Across all of the records below, determine the number of lines containing the string "turned"; reply with that number only.

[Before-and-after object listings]
-- Opening Marker --
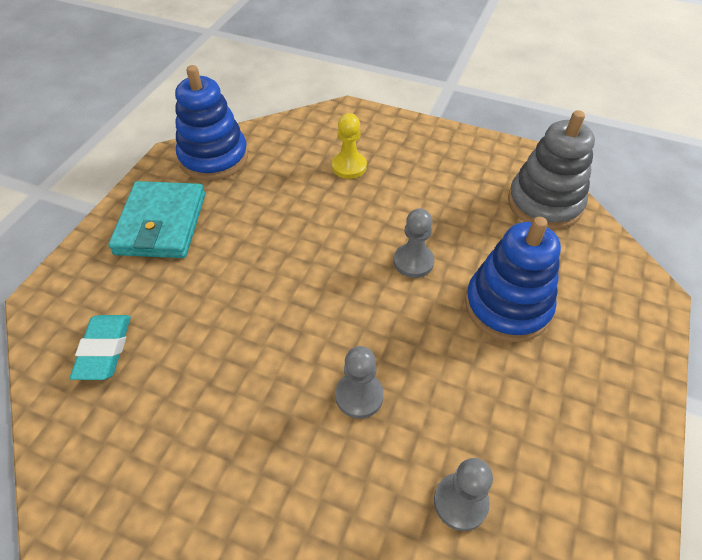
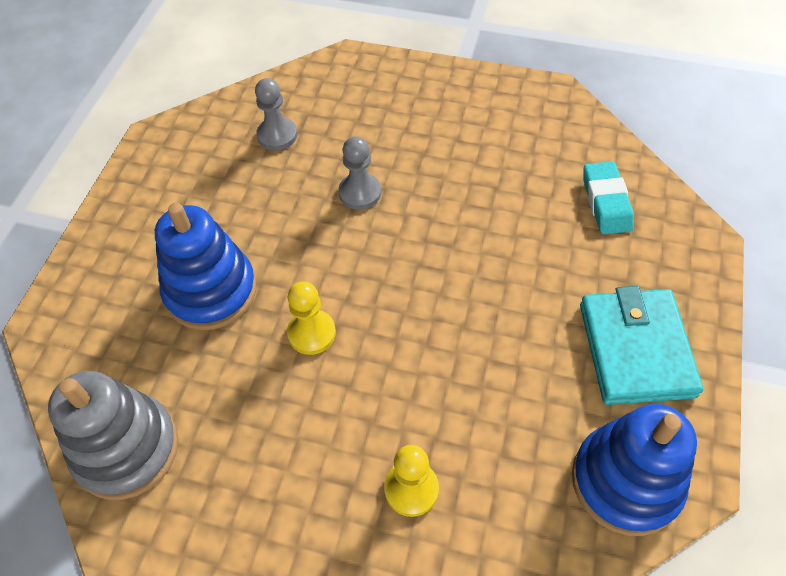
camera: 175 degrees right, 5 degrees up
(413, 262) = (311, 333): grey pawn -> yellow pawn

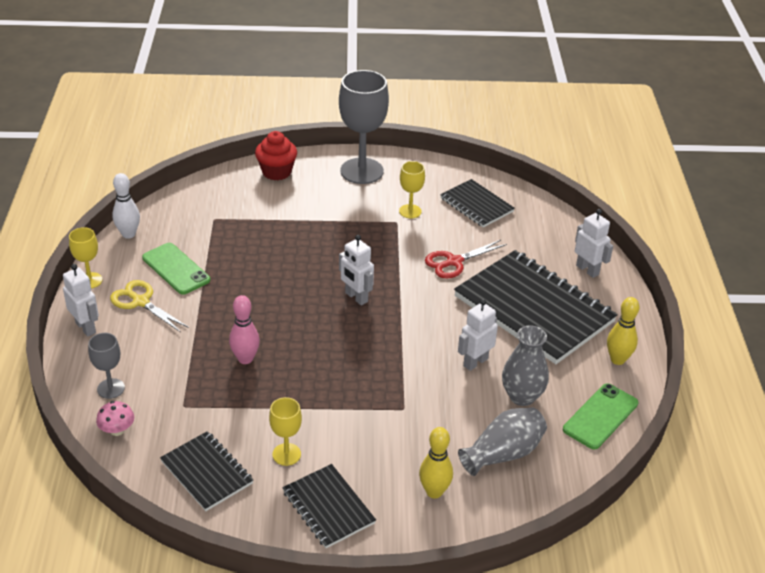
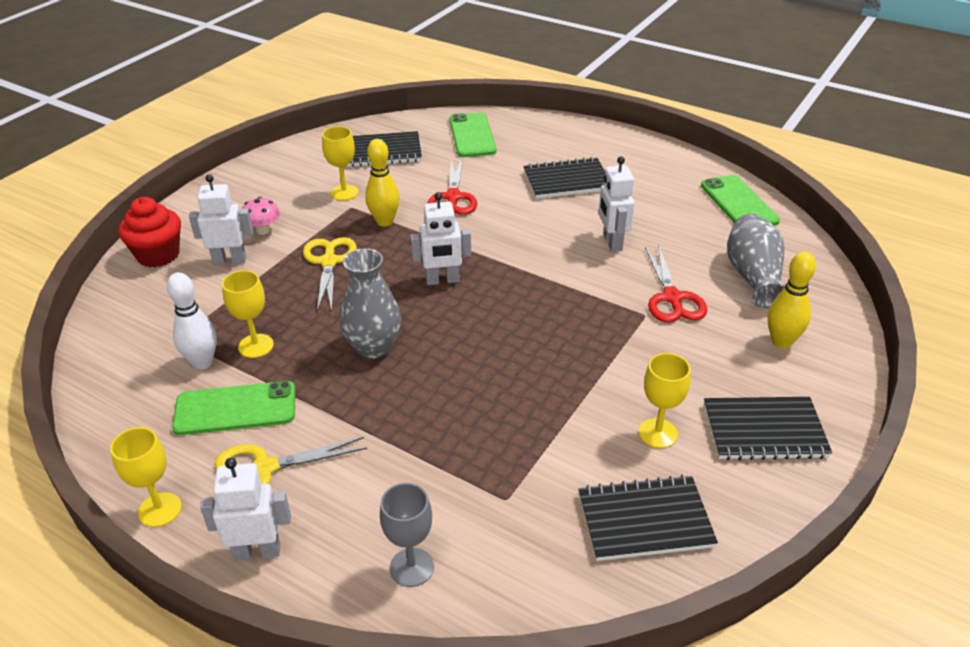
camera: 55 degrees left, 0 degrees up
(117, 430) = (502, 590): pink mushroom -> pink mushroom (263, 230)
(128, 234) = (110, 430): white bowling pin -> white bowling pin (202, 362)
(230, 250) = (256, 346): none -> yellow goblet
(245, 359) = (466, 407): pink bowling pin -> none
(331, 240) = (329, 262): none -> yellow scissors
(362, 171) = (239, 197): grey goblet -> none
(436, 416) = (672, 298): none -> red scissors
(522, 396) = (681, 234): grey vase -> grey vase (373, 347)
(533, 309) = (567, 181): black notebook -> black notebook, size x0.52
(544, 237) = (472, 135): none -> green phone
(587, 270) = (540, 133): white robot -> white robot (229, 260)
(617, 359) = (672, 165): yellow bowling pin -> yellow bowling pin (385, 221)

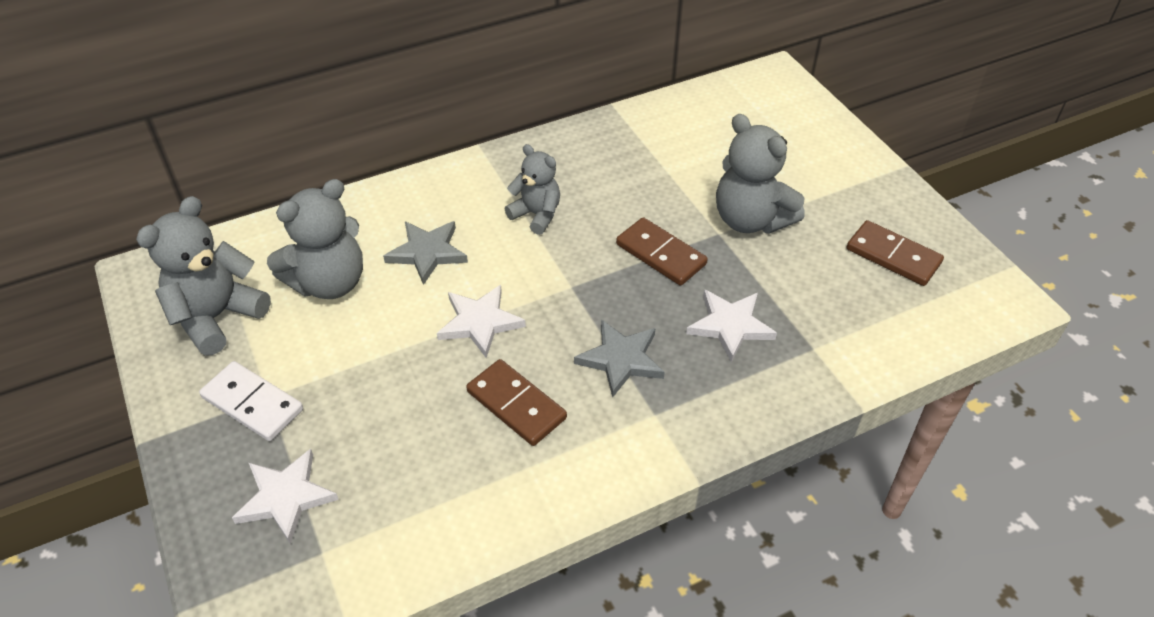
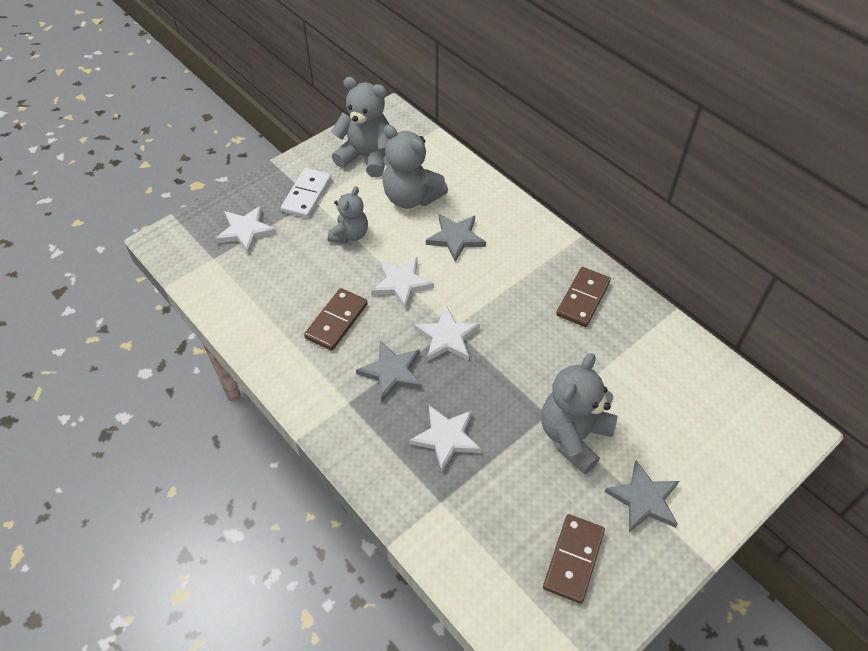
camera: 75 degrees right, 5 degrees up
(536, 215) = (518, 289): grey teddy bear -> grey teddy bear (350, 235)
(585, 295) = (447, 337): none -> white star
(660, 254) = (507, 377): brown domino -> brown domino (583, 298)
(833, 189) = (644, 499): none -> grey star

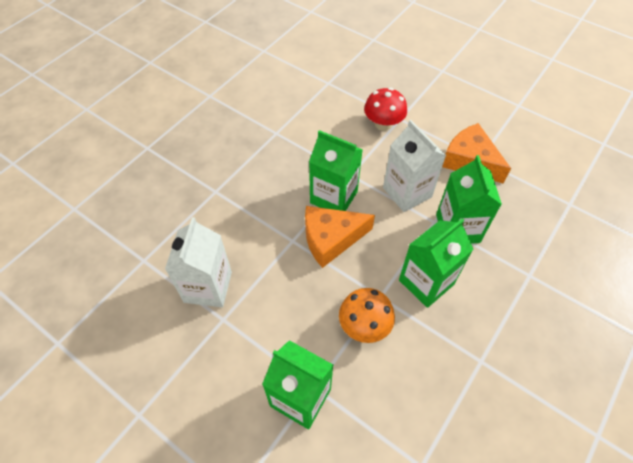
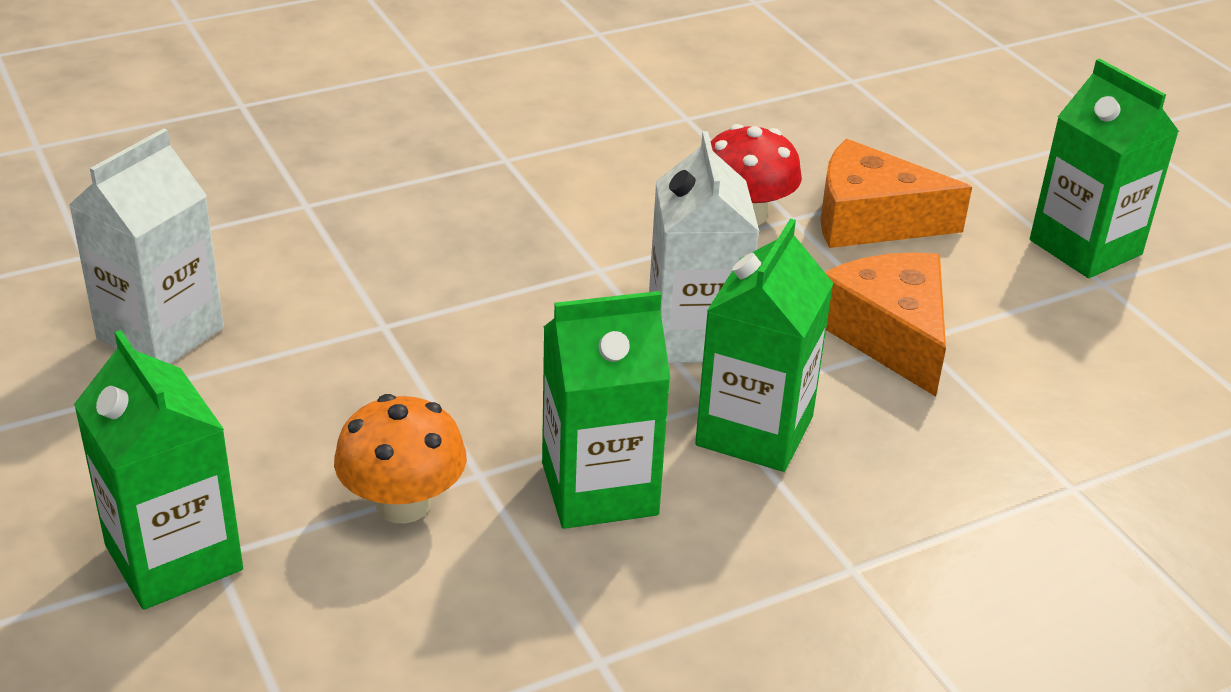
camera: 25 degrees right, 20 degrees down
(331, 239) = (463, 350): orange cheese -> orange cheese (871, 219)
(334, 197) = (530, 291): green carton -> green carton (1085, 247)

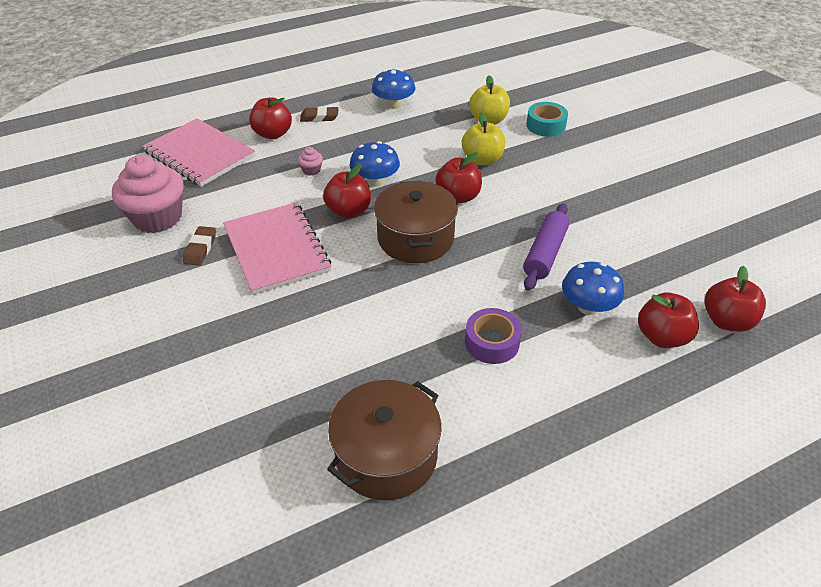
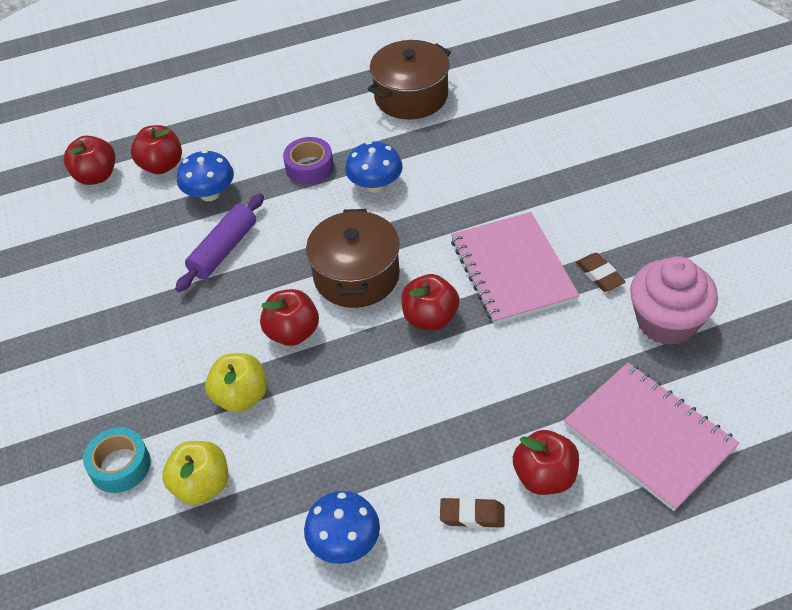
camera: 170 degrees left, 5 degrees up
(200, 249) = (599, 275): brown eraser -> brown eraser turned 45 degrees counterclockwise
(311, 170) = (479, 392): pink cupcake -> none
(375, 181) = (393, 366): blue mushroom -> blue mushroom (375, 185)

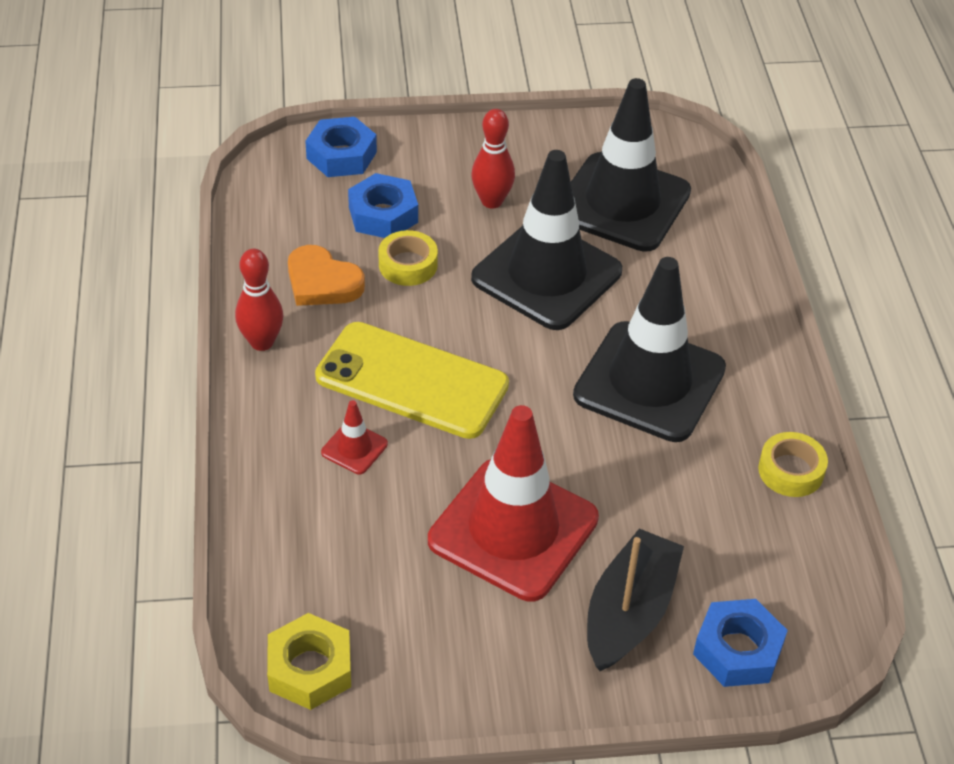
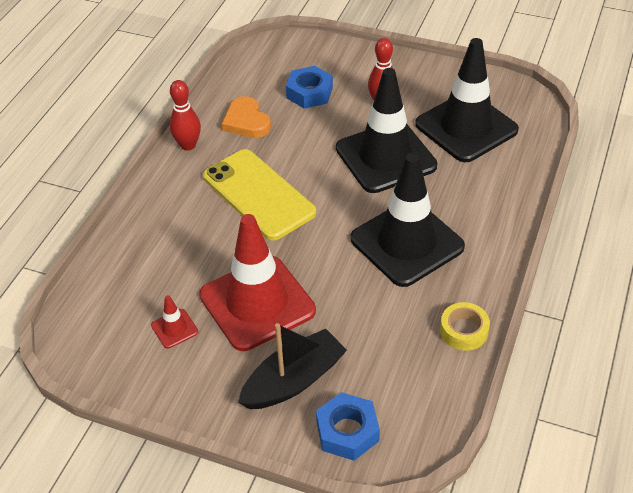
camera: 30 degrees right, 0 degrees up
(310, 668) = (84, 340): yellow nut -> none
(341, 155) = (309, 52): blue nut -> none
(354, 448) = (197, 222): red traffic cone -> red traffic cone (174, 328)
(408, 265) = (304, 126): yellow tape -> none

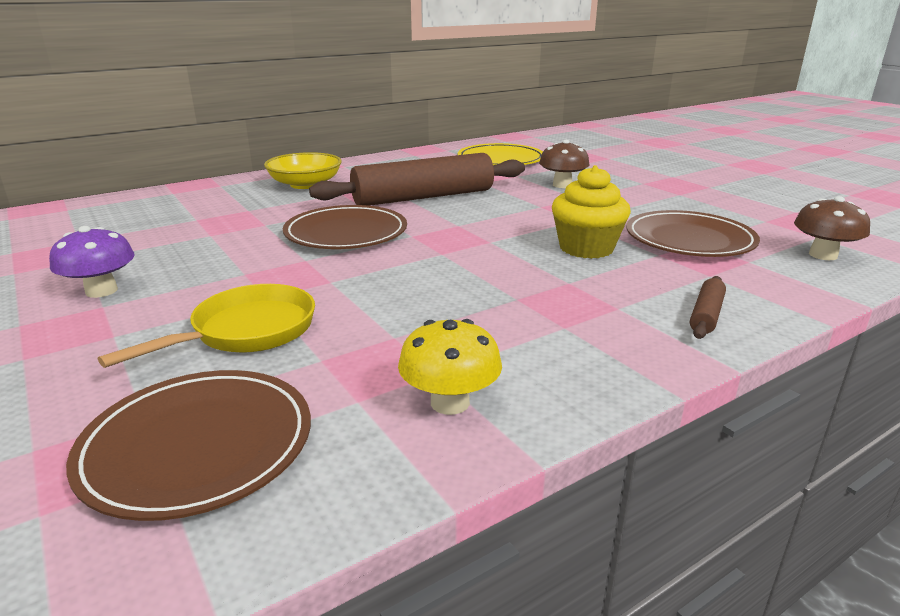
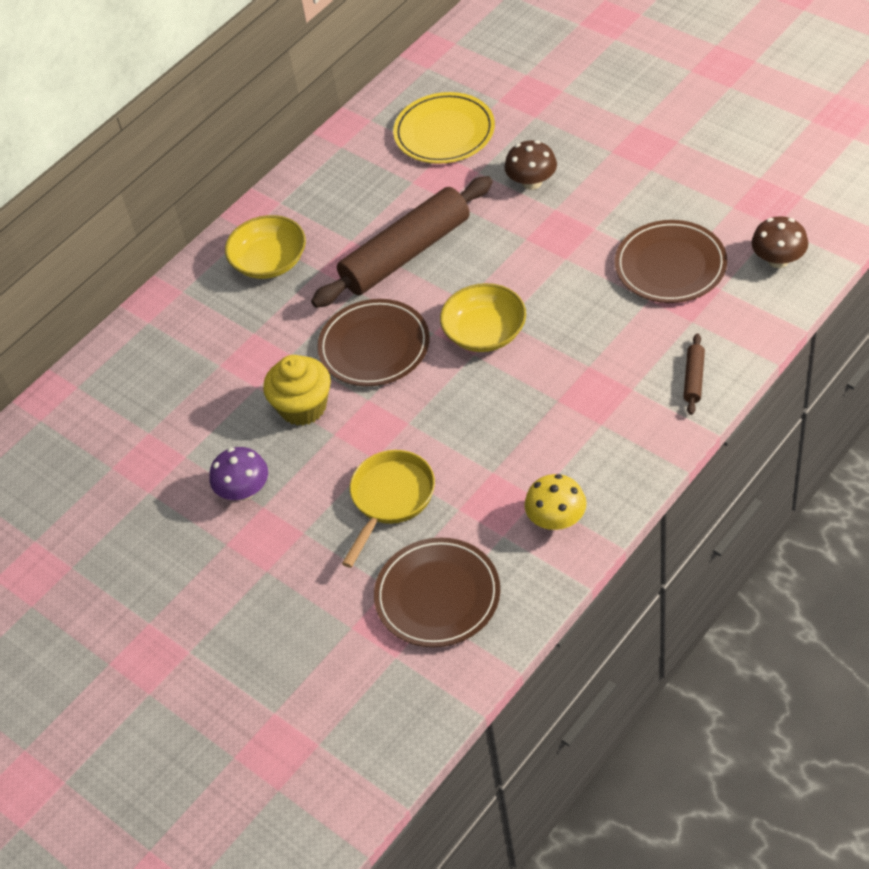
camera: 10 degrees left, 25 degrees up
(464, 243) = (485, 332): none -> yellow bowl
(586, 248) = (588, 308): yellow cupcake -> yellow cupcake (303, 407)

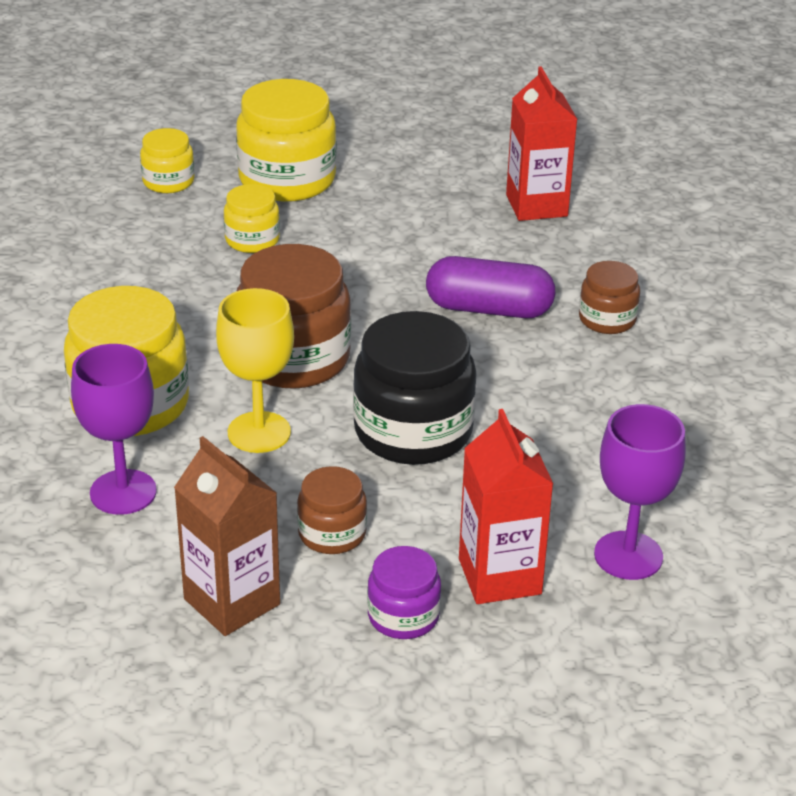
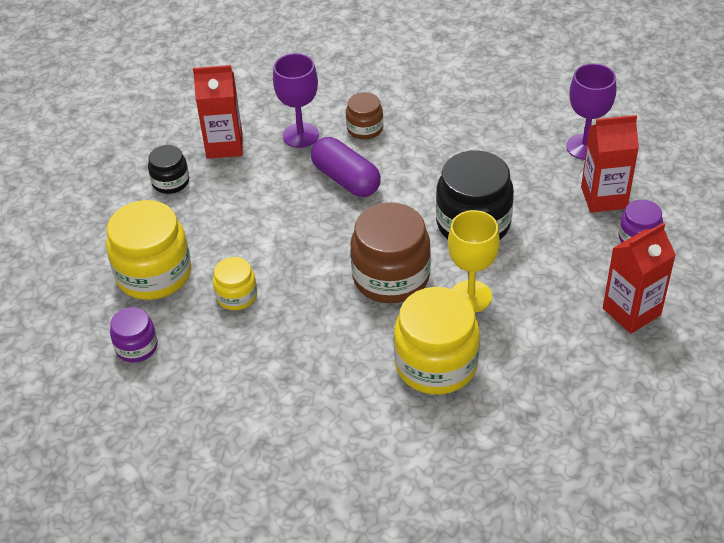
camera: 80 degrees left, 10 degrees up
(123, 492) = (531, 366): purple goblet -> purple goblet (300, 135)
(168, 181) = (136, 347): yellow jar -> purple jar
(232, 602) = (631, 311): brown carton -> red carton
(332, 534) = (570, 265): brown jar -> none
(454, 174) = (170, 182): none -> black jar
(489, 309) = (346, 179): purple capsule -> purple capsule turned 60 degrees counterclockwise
-- Closing Marker --
# Output for this exercise
2